- [How to complete this task]: Transcribe each entry exactly, without pictures.

Records from a data collection:
++++++

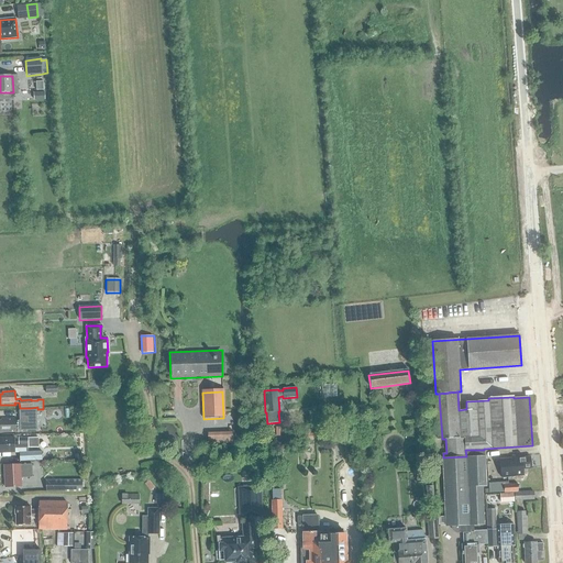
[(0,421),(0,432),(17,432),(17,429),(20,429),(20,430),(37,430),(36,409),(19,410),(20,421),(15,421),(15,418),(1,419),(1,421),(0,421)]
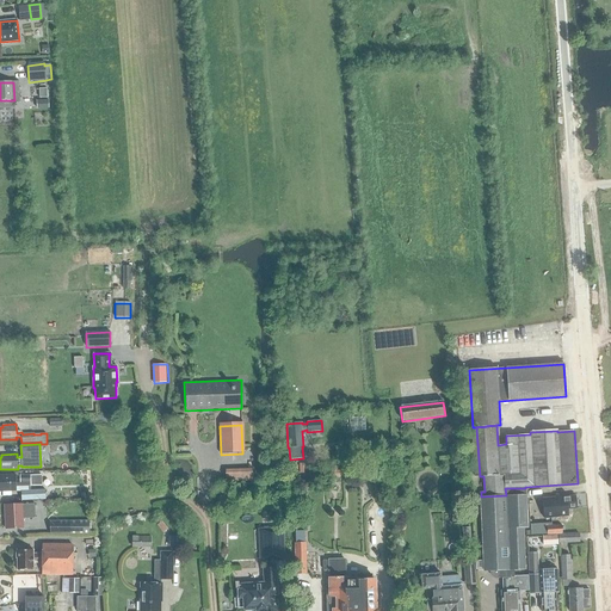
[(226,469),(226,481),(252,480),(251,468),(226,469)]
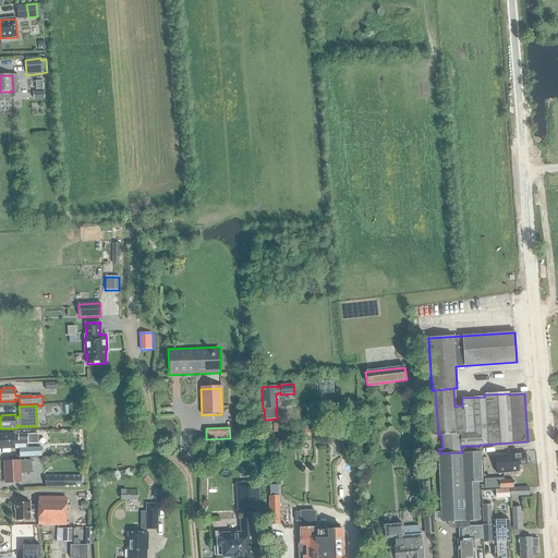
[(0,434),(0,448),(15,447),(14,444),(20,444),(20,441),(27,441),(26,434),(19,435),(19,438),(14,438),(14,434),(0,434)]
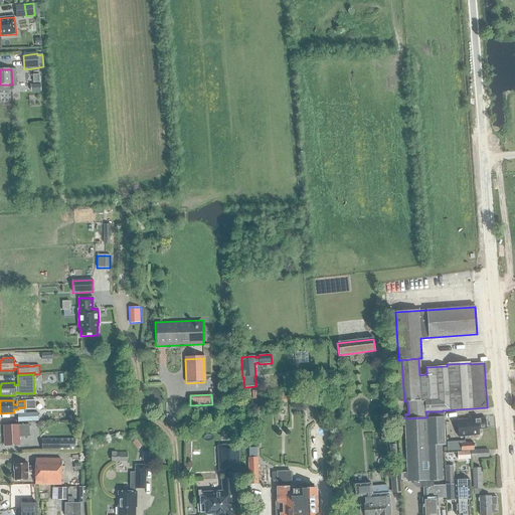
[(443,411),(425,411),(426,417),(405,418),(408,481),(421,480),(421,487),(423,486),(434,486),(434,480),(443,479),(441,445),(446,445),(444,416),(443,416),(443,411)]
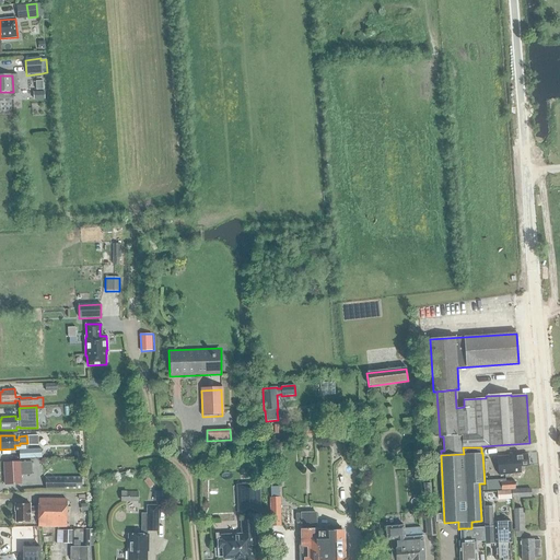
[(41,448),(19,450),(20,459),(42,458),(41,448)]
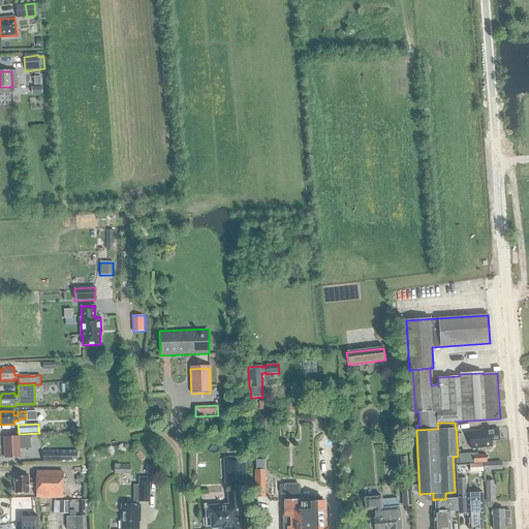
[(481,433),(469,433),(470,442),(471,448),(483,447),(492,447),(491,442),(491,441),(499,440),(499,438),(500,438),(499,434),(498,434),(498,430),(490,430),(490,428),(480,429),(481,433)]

++++++

- [Exercise answer]:
[(0,421),(0,432),(17,432),(17,429),(20,429),(20,430),(37,430),(36,409),(19,410),(20,421),(15,421),(15,418),(1,419),(1,421),(0,421)]
[(226,469),(226,481),(252,480),(251,468),(226,469)]
[(0,434),(0,448),(15,447),(14,444),(20,444),(20,441),(27,441),(26,434),(19,435),(19,438),(14,438),(14,434),(0,434)]
[(443,411),(425,411),(426,417),(405,418),(408,481),(421,480),(421,487),(423,486),(434,486),(434,480),(443,479),(441,445),(446,445),(444,416),(443,416),(443,411)]
[(41,448),(19,450),(20,459),(42,458),(41,448)]
[(481,433),(469,433),(470,442),(471,448),(483,447),(492,447),(491,442),(491,441),(499,440),(499,438),(500,438),(499,434),(498,434),(498,430),(490,430),(490,428),(480,429),(481,433)]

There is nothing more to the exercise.